→ About this task
Return, exactly as written, all lines from the line containing "pink circle: (888, 1431)" to the end of the entries below, with both ends included.

→ Records for this exercise
=== Section Start ===
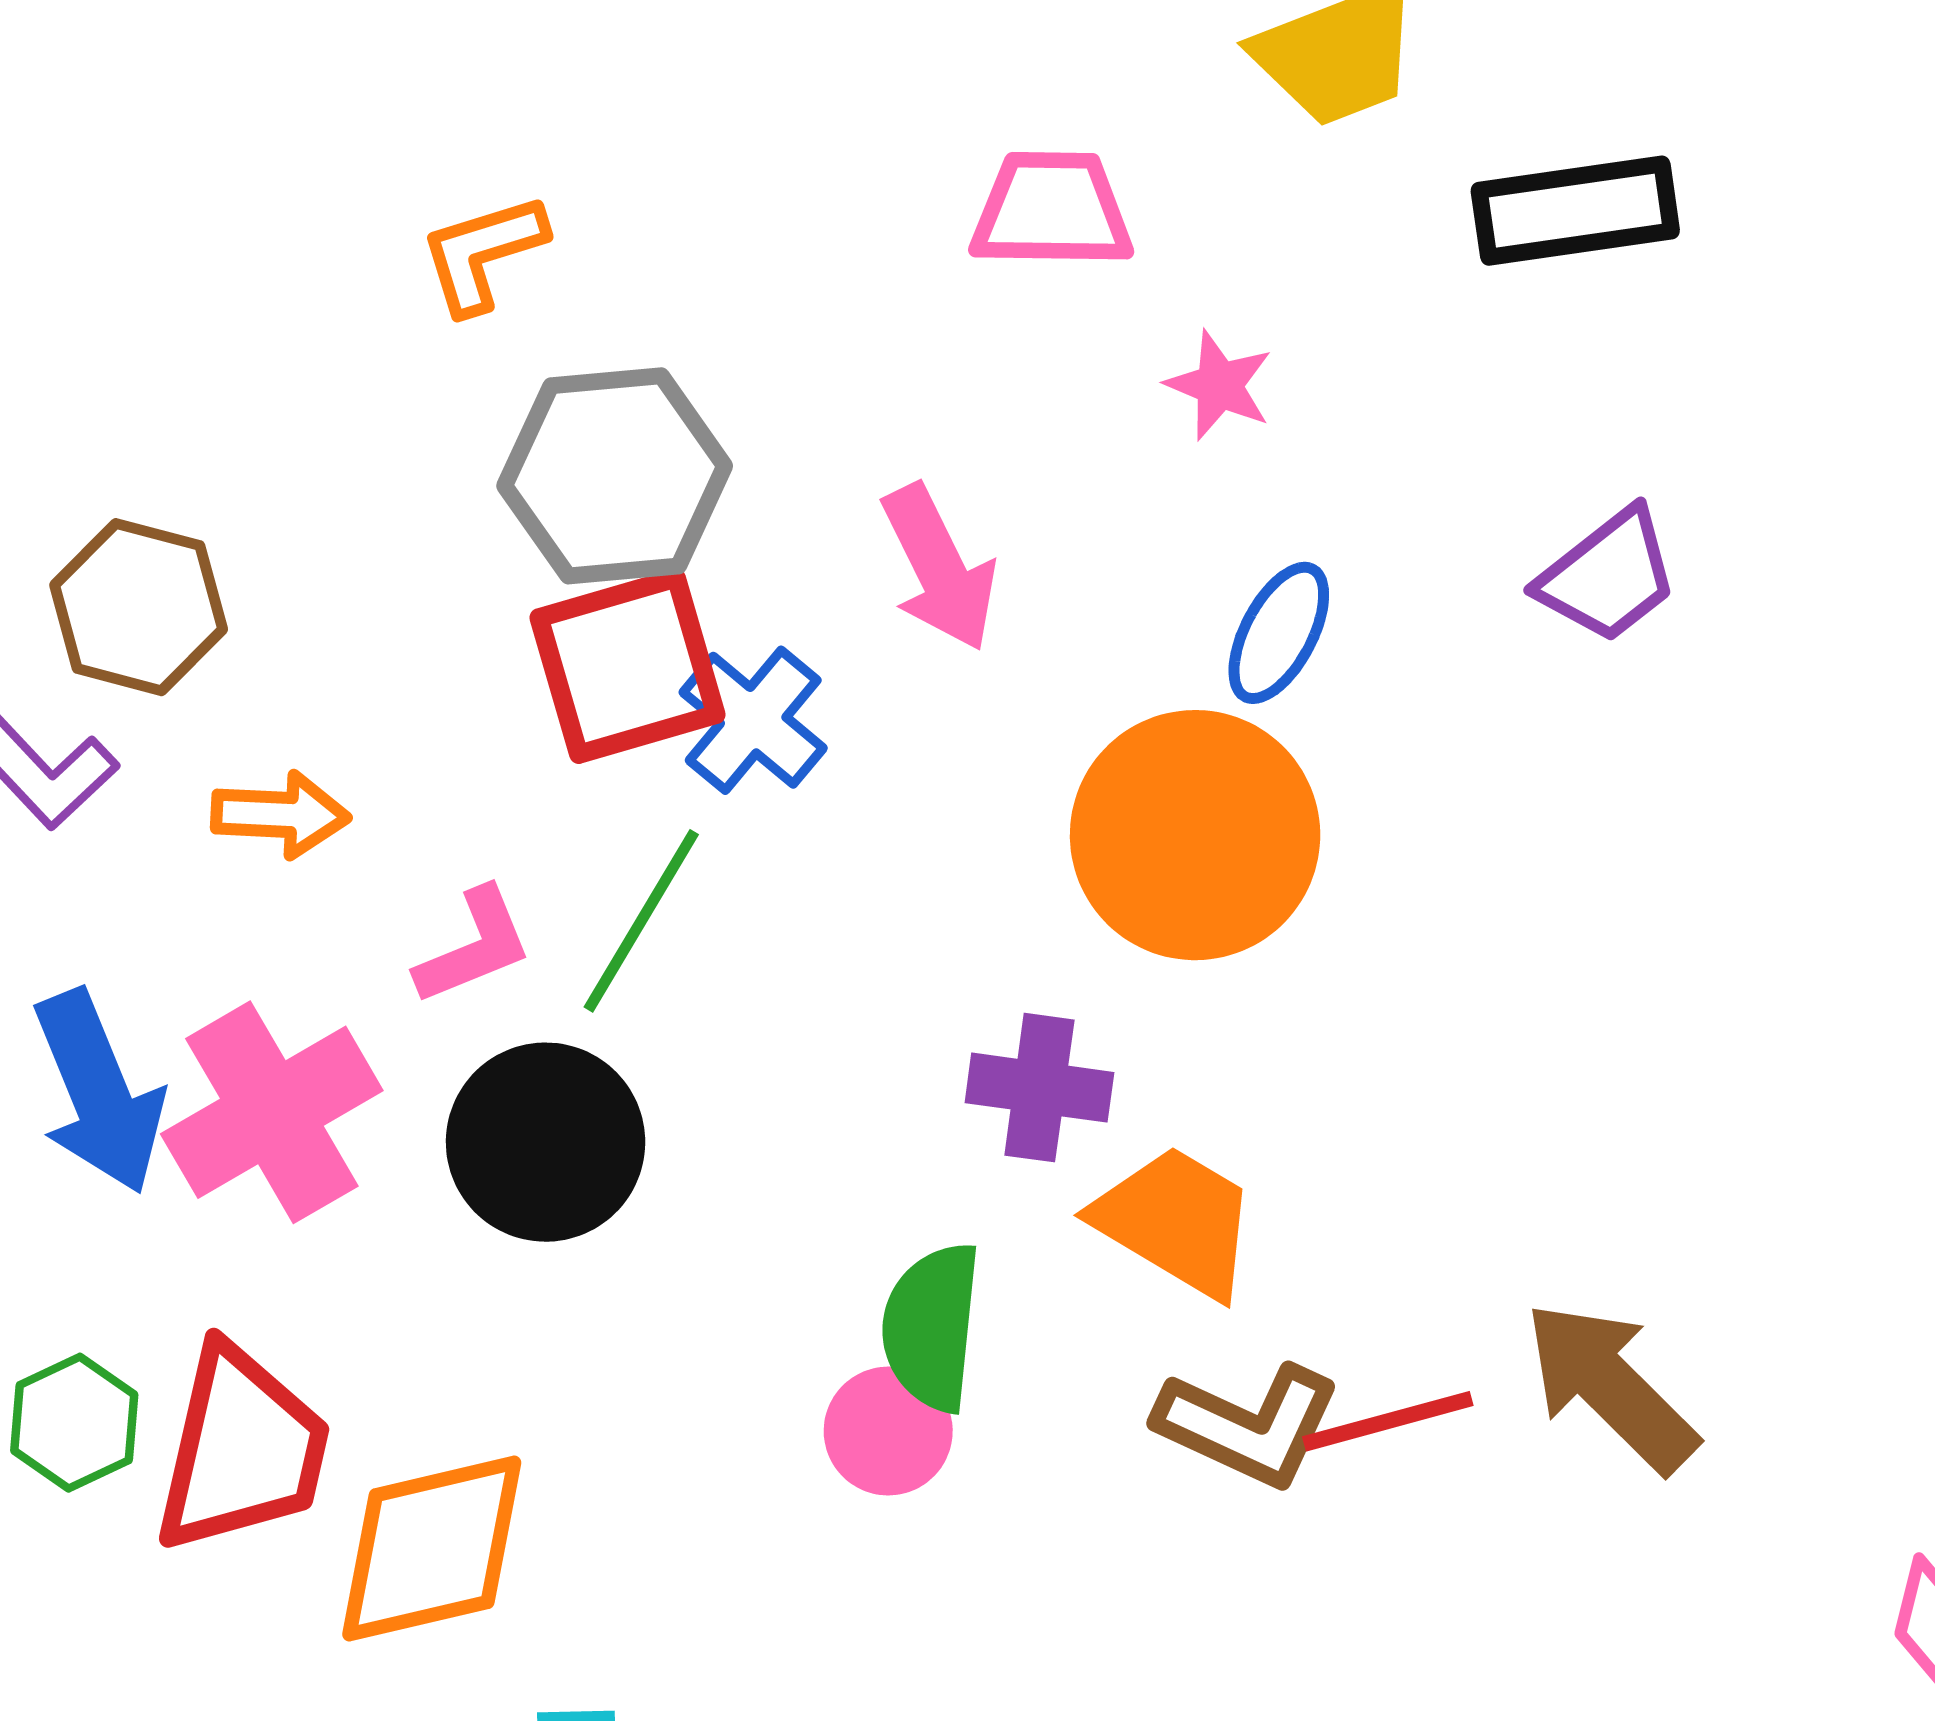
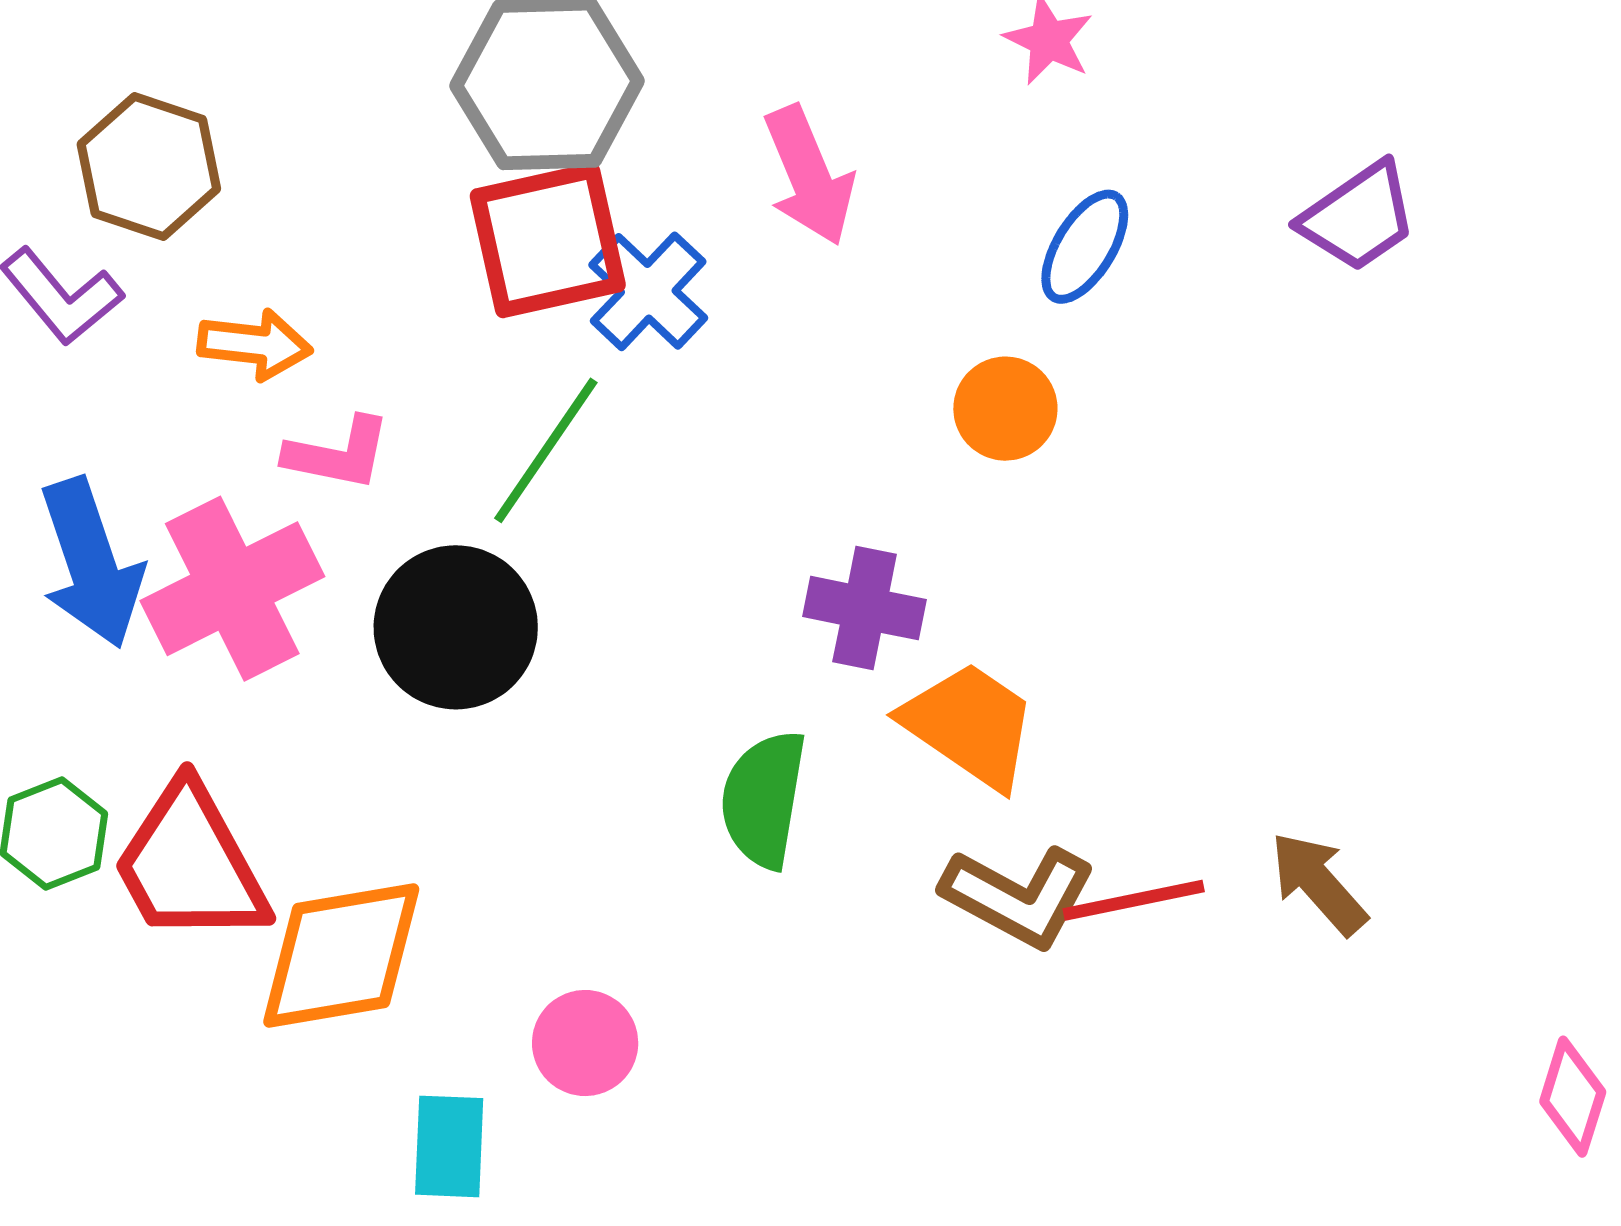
orange circle: (1195, 835) -> (1005, 409), size x0.5
pink L-shape: (474, 946) -> (338, 454), moved, turned 30
brown arrow: (1611, 1387) -> (1318, 883), size x0.7
pink circle: (888, 1431) -> (585, 1043), moved
red trapezoid: (242, 1449) -> (190, 864), turned 135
=== Section End ===
→ Problem solution
pink circle: (888, 1431) -> (585, 1043), moved
red trapezoid: (242, 1449) -> (190, 864), turned 135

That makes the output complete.